- [Stated exercise] Return each line of the records that contains the string "kern", copied in full. Matching is case-sensitive.

---------- Data lines

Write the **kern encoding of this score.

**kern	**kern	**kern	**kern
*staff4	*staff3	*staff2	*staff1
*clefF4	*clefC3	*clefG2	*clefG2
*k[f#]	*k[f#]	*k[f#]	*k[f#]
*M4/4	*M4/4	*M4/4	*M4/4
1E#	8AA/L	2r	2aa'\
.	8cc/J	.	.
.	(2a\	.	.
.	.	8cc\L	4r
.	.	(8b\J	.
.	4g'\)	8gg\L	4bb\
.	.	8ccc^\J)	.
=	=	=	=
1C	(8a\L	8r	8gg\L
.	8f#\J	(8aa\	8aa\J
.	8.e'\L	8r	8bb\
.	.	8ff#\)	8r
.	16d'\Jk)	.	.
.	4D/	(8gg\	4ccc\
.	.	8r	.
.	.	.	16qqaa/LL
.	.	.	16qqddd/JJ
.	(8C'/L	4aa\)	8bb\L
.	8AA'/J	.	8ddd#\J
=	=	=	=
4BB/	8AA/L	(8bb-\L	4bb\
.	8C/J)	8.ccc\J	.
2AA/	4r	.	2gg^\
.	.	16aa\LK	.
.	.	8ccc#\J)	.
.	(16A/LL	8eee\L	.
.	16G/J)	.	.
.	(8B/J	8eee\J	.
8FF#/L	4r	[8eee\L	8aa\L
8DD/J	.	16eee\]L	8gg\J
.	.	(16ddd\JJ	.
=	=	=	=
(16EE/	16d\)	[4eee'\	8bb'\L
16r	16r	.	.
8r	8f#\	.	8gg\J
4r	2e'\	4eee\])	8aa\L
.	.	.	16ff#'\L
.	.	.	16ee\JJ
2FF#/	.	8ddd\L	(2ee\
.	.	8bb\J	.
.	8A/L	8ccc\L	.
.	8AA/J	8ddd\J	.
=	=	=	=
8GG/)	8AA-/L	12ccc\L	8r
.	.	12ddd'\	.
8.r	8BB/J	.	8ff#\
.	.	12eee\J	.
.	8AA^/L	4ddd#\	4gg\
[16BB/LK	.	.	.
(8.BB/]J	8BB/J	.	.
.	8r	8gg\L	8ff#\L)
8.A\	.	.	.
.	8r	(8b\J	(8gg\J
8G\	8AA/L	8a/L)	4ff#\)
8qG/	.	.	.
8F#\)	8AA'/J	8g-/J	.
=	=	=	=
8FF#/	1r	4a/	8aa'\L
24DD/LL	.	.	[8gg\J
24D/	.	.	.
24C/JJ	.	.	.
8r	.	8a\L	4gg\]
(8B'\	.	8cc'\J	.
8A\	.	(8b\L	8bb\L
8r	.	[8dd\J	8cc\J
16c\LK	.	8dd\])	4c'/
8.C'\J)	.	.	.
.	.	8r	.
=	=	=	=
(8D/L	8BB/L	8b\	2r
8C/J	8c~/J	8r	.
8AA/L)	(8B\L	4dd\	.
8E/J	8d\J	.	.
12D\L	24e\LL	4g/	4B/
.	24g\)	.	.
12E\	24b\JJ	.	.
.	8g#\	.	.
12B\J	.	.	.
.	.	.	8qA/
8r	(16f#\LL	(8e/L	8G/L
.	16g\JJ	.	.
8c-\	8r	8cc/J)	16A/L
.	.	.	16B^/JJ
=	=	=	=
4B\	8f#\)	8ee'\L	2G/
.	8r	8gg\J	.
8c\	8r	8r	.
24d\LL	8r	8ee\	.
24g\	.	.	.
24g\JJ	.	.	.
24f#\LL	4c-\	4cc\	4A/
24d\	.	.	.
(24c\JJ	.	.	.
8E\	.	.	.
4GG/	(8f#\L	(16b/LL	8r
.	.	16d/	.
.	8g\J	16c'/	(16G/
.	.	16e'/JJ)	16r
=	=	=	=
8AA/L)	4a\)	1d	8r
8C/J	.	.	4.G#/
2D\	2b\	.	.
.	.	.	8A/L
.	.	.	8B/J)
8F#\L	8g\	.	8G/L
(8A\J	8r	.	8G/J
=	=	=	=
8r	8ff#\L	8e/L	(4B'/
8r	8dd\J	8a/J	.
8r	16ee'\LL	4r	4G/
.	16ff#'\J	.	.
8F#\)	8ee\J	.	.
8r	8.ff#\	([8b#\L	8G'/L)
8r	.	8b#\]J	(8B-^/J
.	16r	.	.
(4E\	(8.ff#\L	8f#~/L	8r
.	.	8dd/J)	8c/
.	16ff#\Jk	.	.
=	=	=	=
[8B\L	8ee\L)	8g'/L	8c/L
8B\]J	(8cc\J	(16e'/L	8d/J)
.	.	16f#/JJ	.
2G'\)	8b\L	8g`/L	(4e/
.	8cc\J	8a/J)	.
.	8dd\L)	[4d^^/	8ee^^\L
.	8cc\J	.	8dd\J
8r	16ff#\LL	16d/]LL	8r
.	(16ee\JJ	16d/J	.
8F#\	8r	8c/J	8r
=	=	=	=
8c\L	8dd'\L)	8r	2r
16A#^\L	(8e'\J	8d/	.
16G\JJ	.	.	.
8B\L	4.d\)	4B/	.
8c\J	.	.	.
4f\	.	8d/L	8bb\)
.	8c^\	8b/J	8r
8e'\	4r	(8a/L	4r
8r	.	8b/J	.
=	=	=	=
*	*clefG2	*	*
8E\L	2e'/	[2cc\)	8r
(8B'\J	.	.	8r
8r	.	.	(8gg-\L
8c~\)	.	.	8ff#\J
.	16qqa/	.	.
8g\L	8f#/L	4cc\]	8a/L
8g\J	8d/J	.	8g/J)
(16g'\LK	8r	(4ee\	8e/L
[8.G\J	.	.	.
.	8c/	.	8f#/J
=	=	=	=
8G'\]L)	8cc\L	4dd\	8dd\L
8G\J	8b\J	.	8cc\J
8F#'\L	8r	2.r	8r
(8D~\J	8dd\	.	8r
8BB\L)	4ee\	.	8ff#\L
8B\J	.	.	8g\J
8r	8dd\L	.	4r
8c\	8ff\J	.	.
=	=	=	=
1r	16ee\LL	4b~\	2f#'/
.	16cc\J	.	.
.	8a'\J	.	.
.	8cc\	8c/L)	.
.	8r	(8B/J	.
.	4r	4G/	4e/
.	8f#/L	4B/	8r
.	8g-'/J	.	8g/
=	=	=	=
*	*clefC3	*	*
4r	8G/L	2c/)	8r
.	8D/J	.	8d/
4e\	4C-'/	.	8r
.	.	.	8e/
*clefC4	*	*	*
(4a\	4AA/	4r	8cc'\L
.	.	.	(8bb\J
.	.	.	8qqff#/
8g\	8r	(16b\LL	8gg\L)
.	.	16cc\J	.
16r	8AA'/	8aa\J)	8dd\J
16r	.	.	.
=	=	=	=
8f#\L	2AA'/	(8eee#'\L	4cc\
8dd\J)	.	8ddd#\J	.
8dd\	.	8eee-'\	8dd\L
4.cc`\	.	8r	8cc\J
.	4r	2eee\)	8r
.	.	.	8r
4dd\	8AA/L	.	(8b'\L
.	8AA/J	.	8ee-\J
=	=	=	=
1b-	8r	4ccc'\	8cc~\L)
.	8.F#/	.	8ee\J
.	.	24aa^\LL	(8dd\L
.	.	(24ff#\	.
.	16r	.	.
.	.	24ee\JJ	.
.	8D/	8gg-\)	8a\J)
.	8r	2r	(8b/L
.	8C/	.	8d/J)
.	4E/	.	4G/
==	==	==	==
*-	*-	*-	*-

--------------------

- [Expected answer]
Write the **kern encoding of this score.
**kern	**kern	**kern	**kern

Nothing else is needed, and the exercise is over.